**PROMPT:** With pictures left out, copy exactly every line from the one containing "C17: 3.3nF (GND, SIG2) -> 3.3nF (SIG2, VO3)" through the end of the material.

**GIVEN RECORDS:**

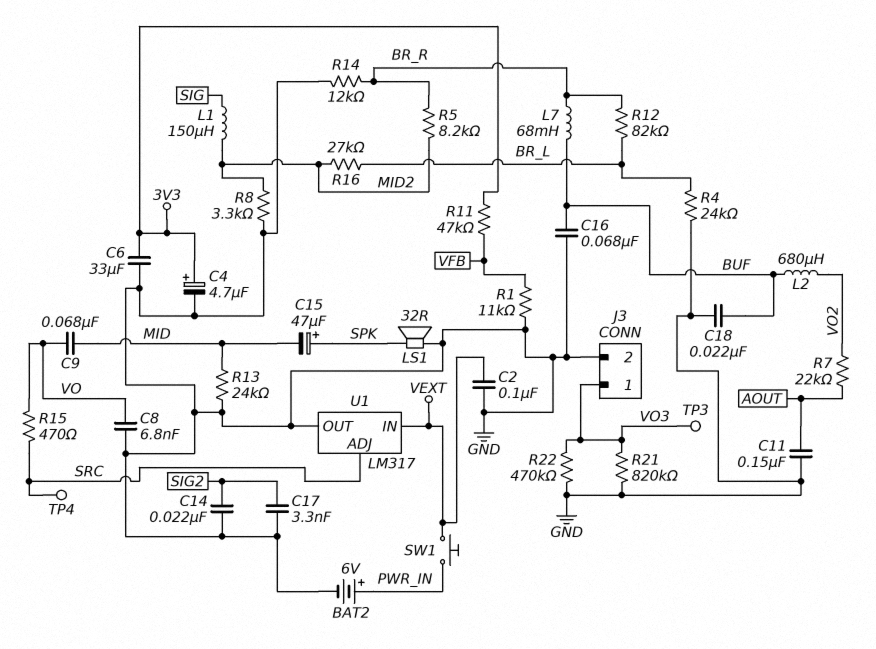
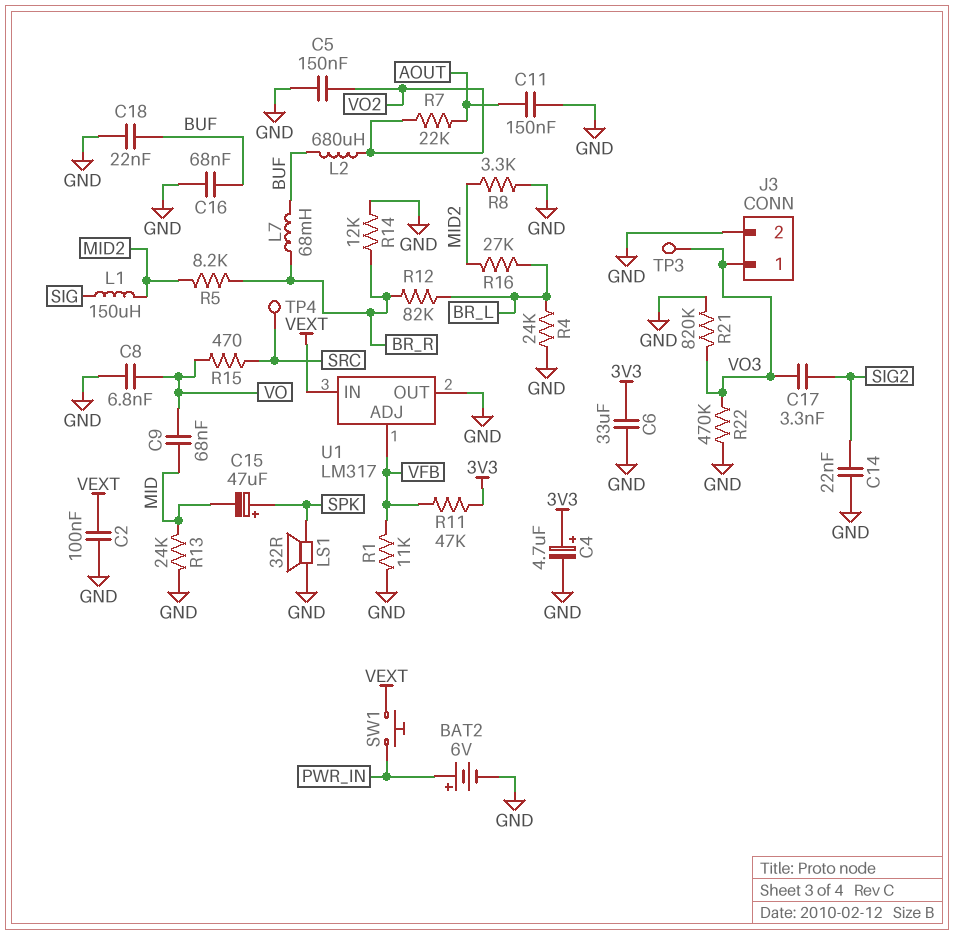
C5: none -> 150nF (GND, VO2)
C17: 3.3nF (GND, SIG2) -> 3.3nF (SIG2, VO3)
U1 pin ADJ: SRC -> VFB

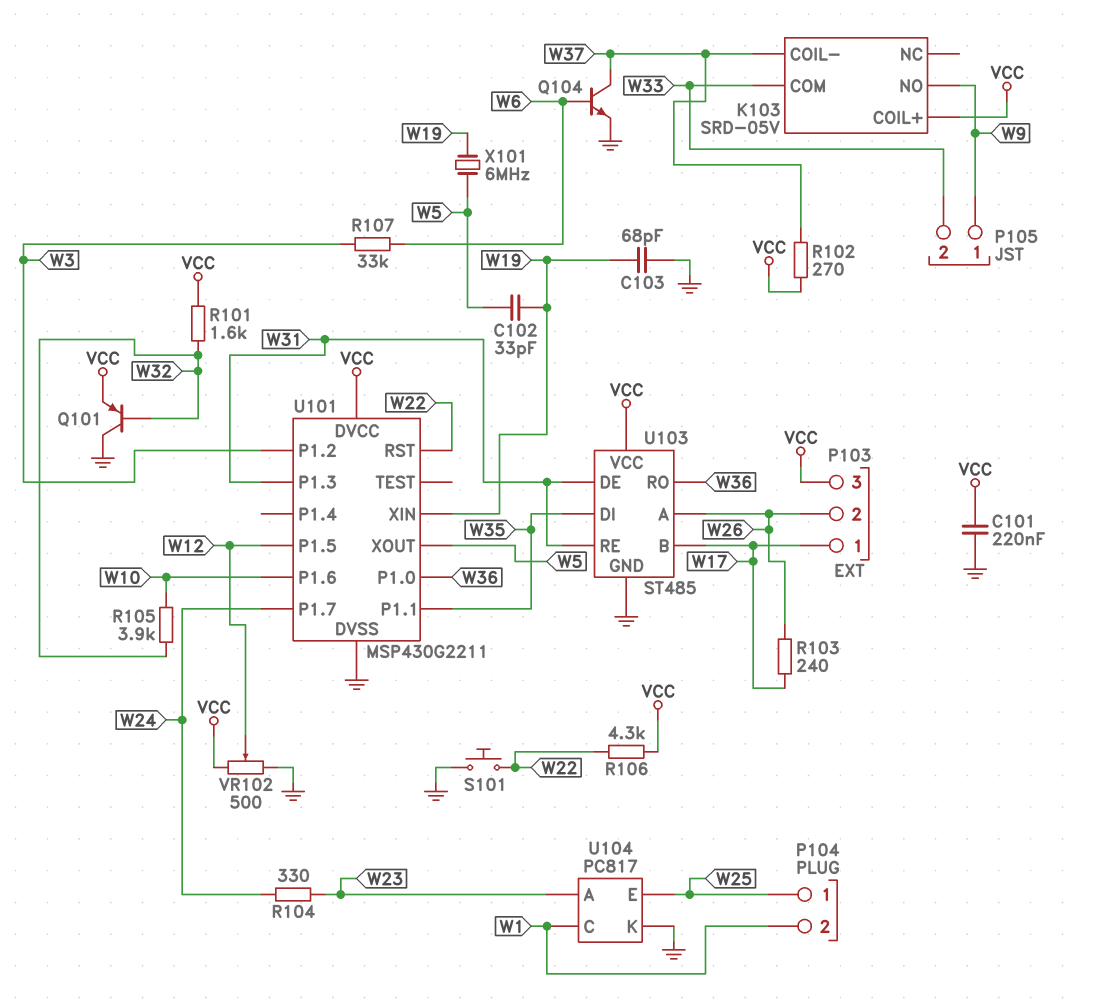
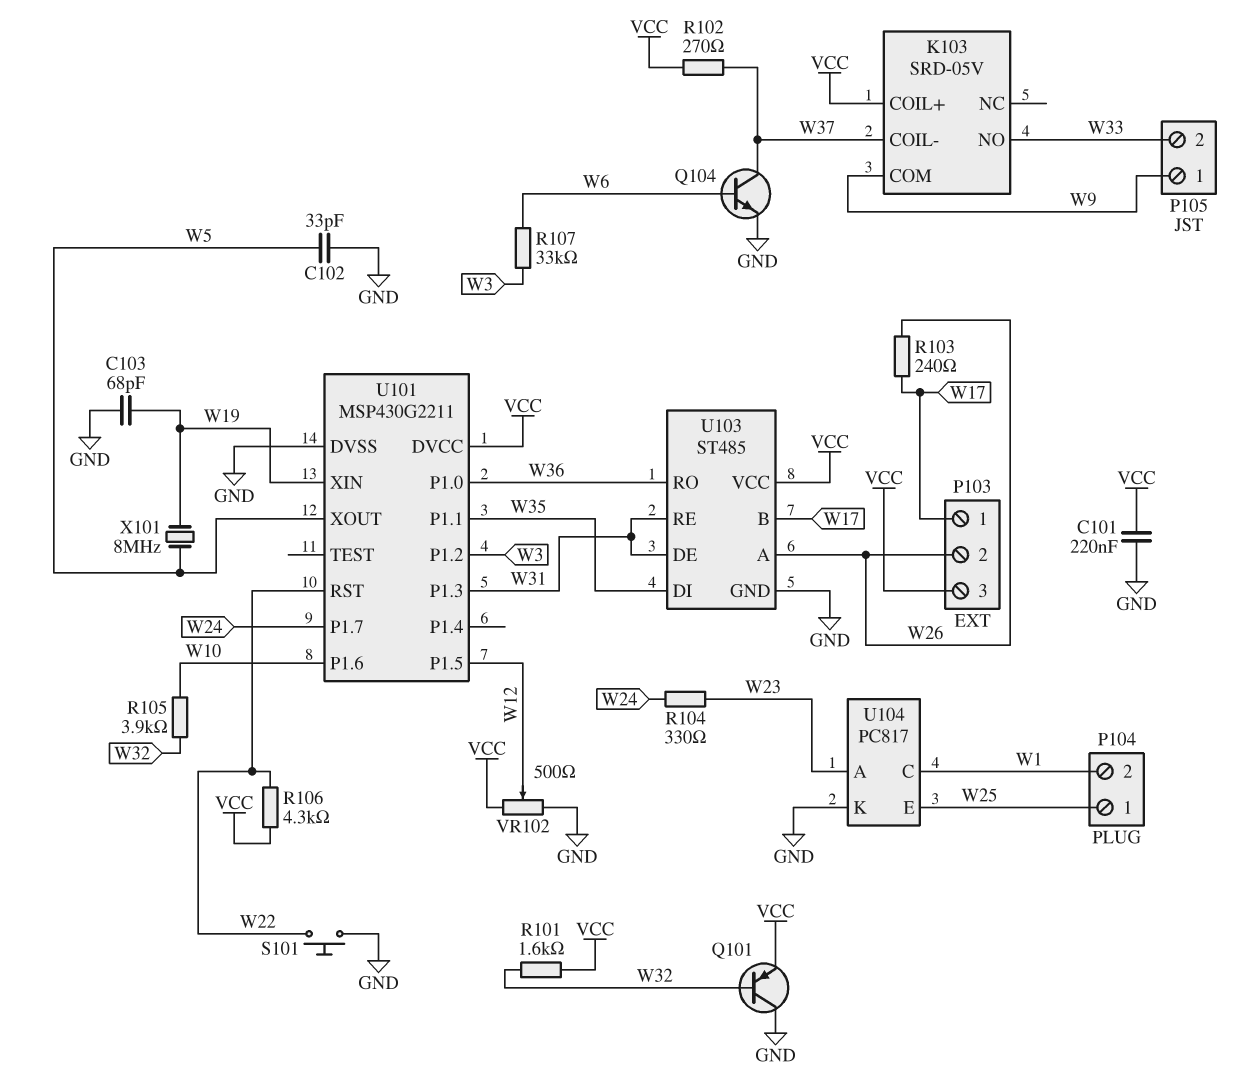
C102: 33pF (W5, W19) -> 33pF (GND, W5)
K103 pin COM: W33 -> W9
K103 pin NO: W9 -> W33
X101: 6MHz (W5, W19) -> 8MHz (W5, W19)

**RESPONSE AREA:**
C17: 3.3nF (GND, SIG2) -> 3.3nF (SIG2, VO3)
U1 pin ADJ: SRC -> VFB

C102: 33pF (W5, W19) -> 33pF (GND, W5)
K103 pin COM: W33 -> W9
K103 pin NO: W9 -> W33
X101: 6MHz (W5, W19) -> 8MHz (W5, W19)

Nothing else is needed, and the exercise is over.